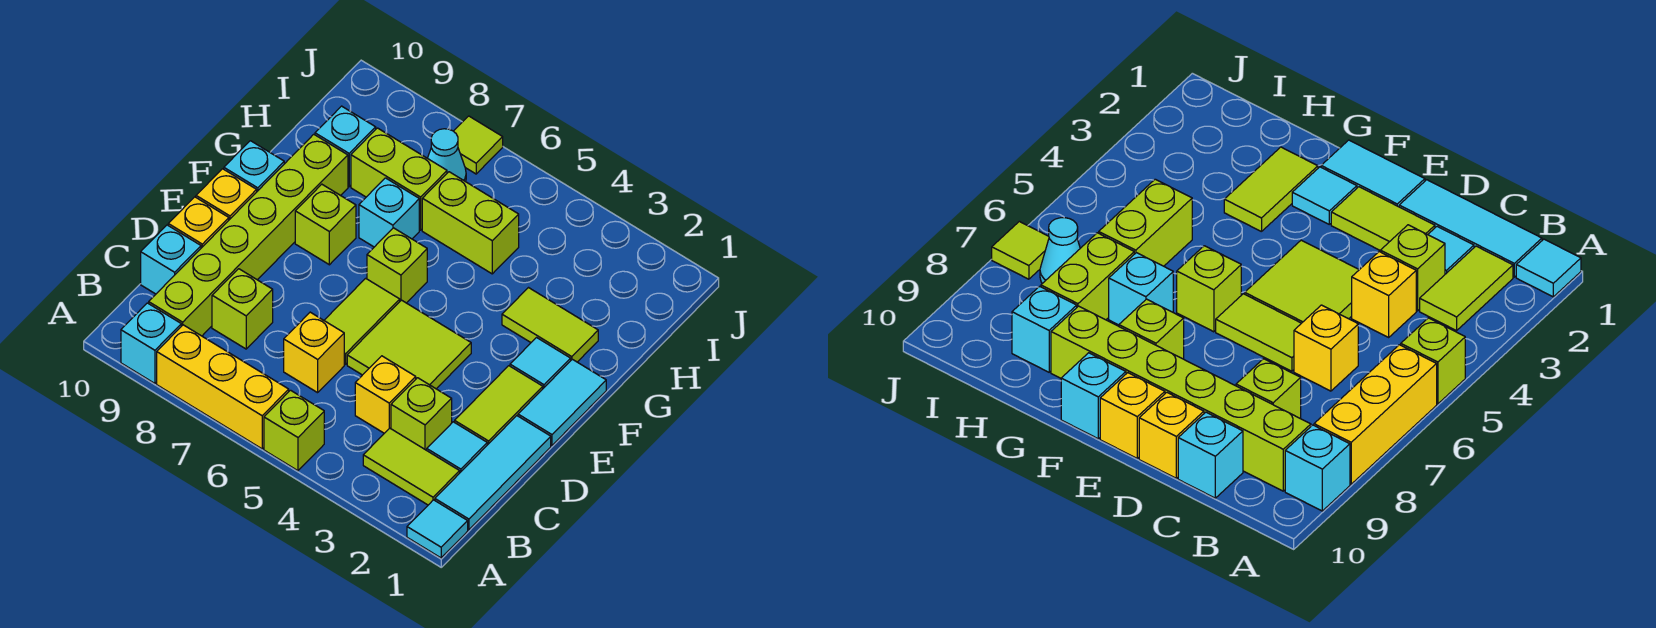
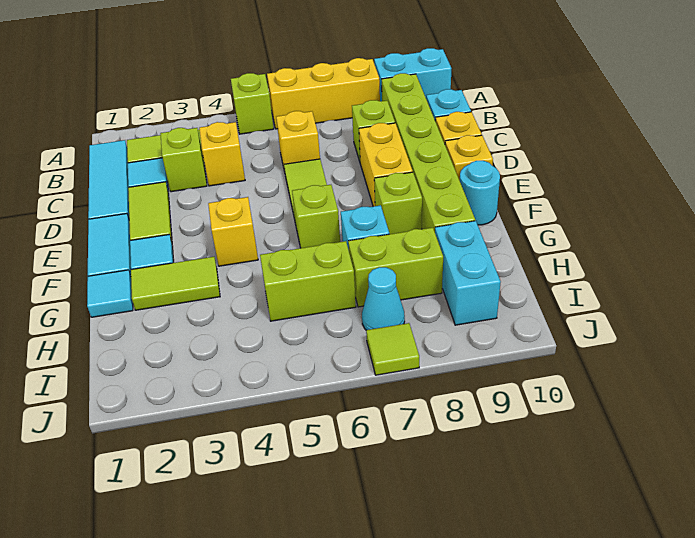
cyan tile A1 level 1 -> cyan tile G1 level 1
cyan brick A9 level 1 -> cyan brick A9:A10 level 1
lime tile D4:E5 level 1 -> none
none -> yellow brick D8:E8 level 1
none -> yellow brick F4 level 1
cyan brick F10 level 1 -> cyan round brick F10 level 1
cyan brick H9 level 1 -> cyan brick H9:I9 level 1

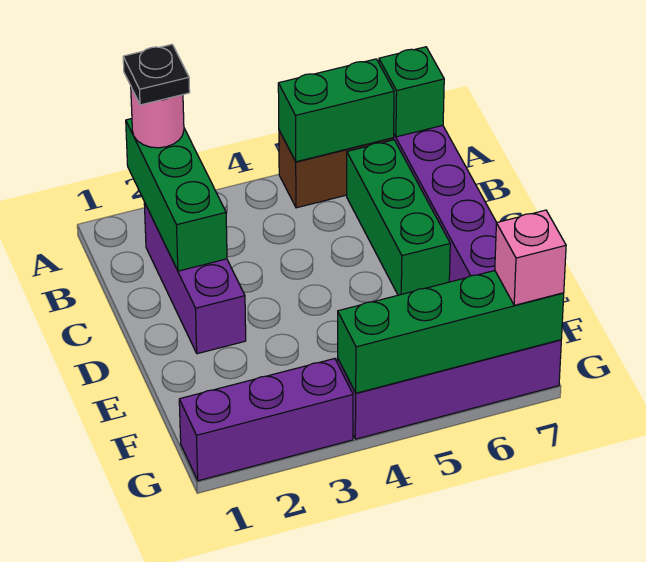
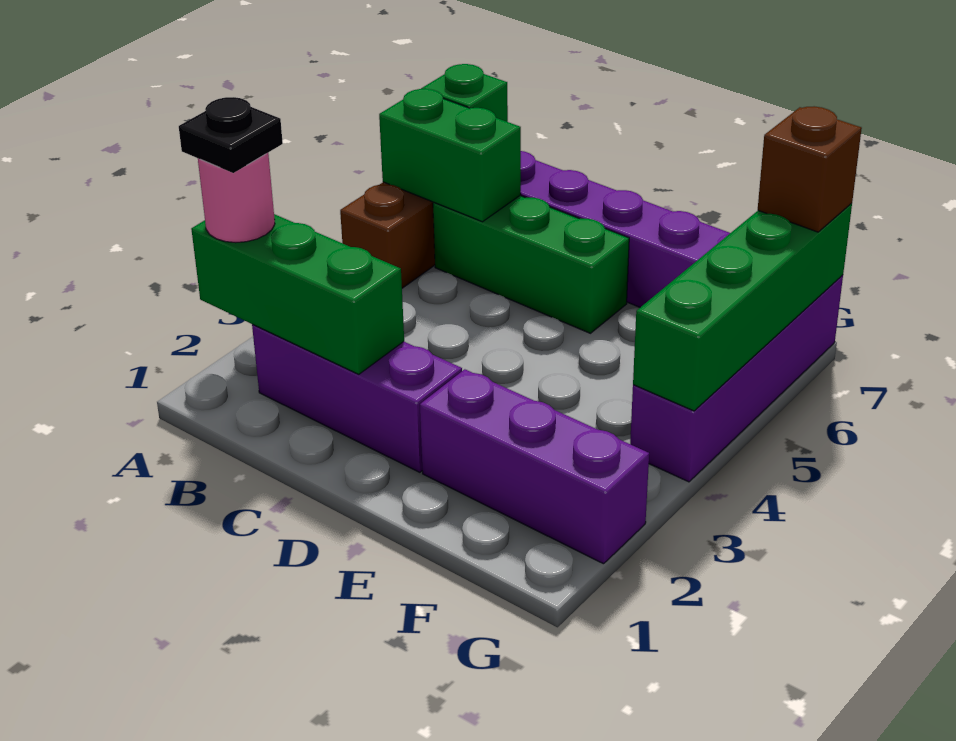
green brick A5:A6 level 2 -> green brick A6:B6 level 2
purple brick G1:G3 level 1 -> purple brick E2:G2 level 1
pink brick G7 level 3 -> brown brick G7 level 3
....................
Print the complete listing exactly, apart from any pictures.

## [Exercise response]
cyan tile A1 level 1 -> cyan tile G1 level 1
cyan brick A9 level 1 -> cyan brick A9:A10 level 1
lime tile D4:E5 level 1 -> none
none -> yellow brick D8:E8 level 1
none -> yellow brick F4 level 1
cyan brick F10 level 1 -> cyan round brick F10 level 1
cyan brick H9 level 1 -> cyan brick H9:I9 level 1

green brick A5:A6 level 2 -> green brick A6:B6 level 2
purple brick G1:G3 level 1 -> purple brick E2:G2 level 1
pink brick G7 level 3 -> brown brick G7 level 3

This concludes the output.